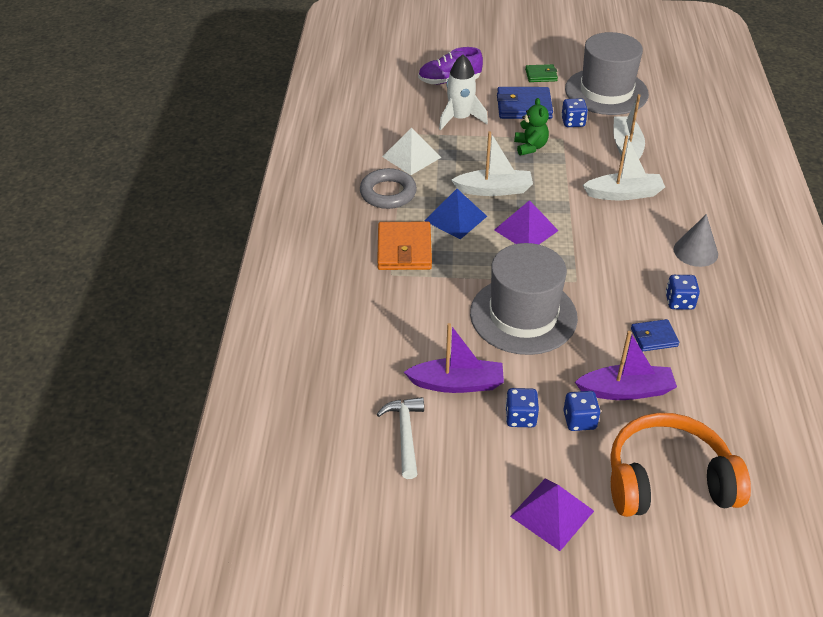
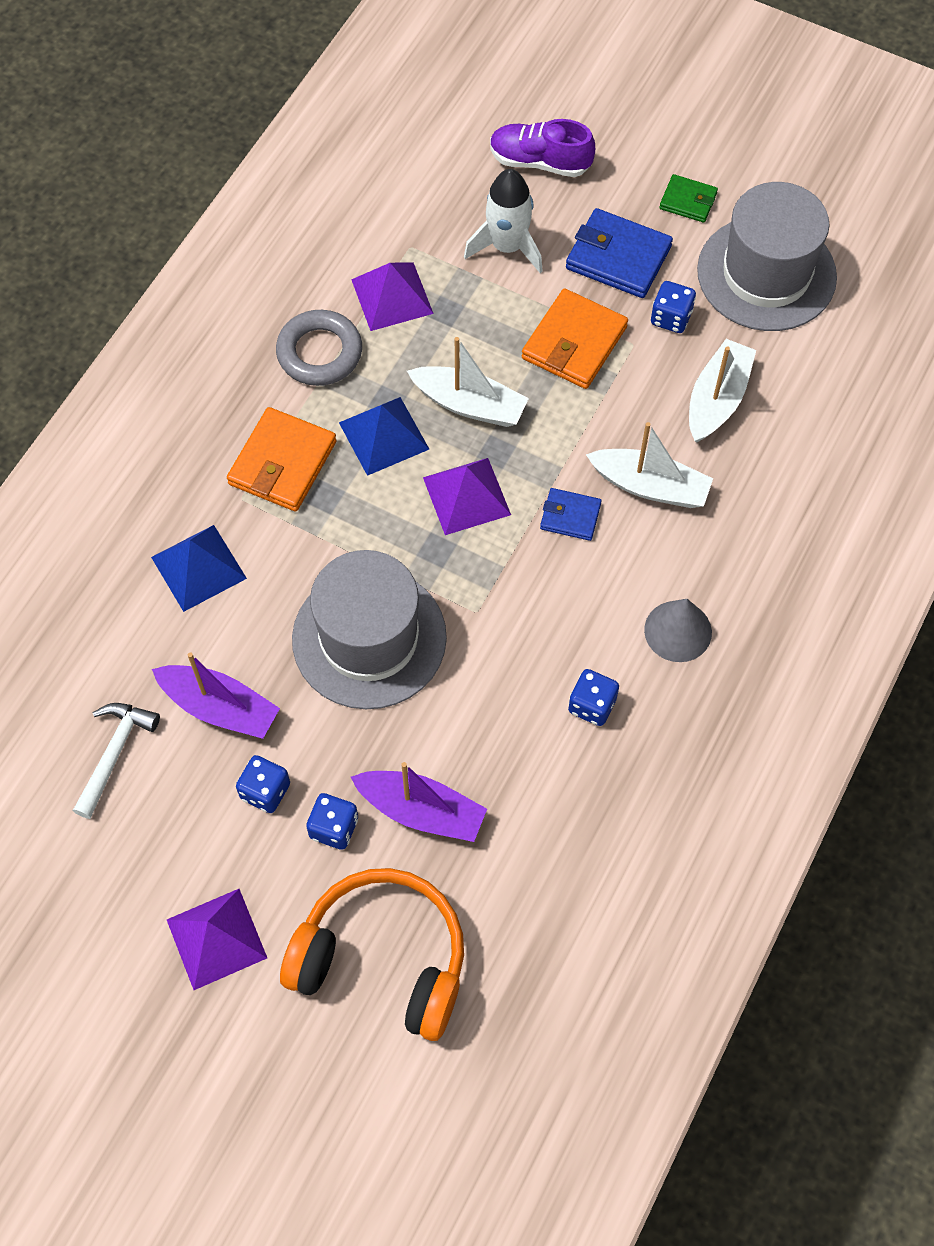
camera: 25 degrees right, 20 degrees up
(389, 317) = (198, 567): none -> blue pyramid
(411, 157) = (392, 296): white pyramid -> purple pyramid
(530, 147) = (574, 343): green teddy bear -> orange wallet
(654, 337) = (516, 747): blue wallet -> blue wallet (570, 516)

━━━━

Problem details | Any pictures should be dropped; transcribe the rest of the records above exactly.

Written answer |
camera: 25 degrees right, 20 degrees up
(389, 317) = (198, 567): none -> blue pyramid
(411, 157) = (392, 296): white pyramid -> purple pyramid
(530, 147) = (574, 343): green teddy bear -> orange wallet
(654, 337) = (516, 747): blue wallet -> blue wallet (570, 516)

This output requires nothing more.